- Data segment
━━━━━━━━━━

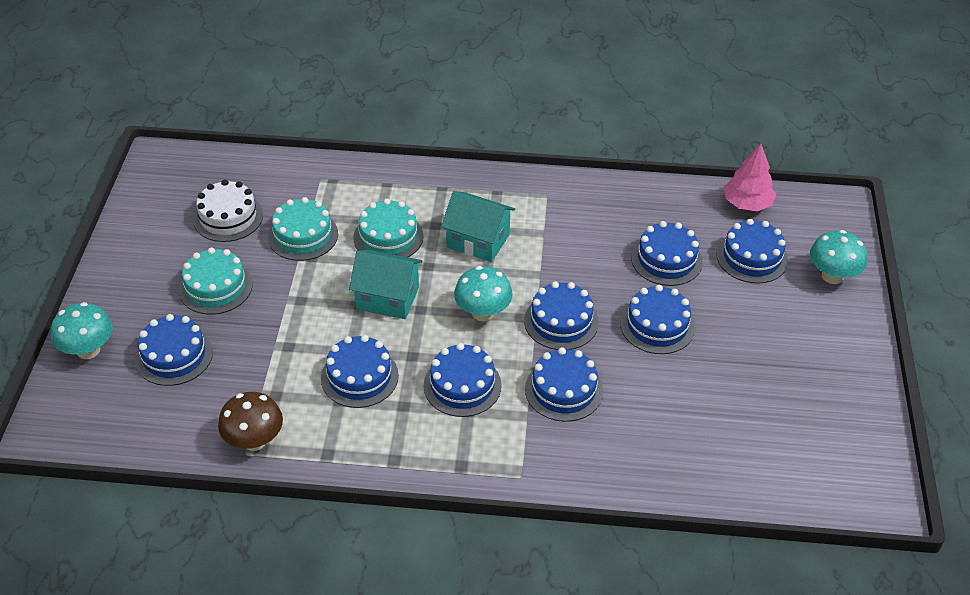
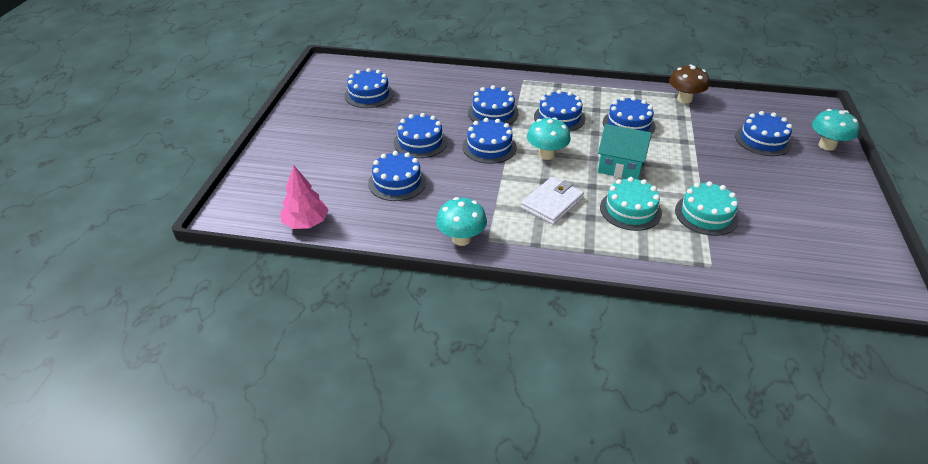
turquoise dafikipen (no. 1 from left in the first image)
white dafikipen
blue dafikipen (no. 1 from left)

━━━━━━━━━━

- Instructions for the task
Check each line of the material for "from". Copy the ones that have it.

- Answer below
turquoise dafikipen (no. 1 from left in the first image)
blue dafikipen (no. 1 from left)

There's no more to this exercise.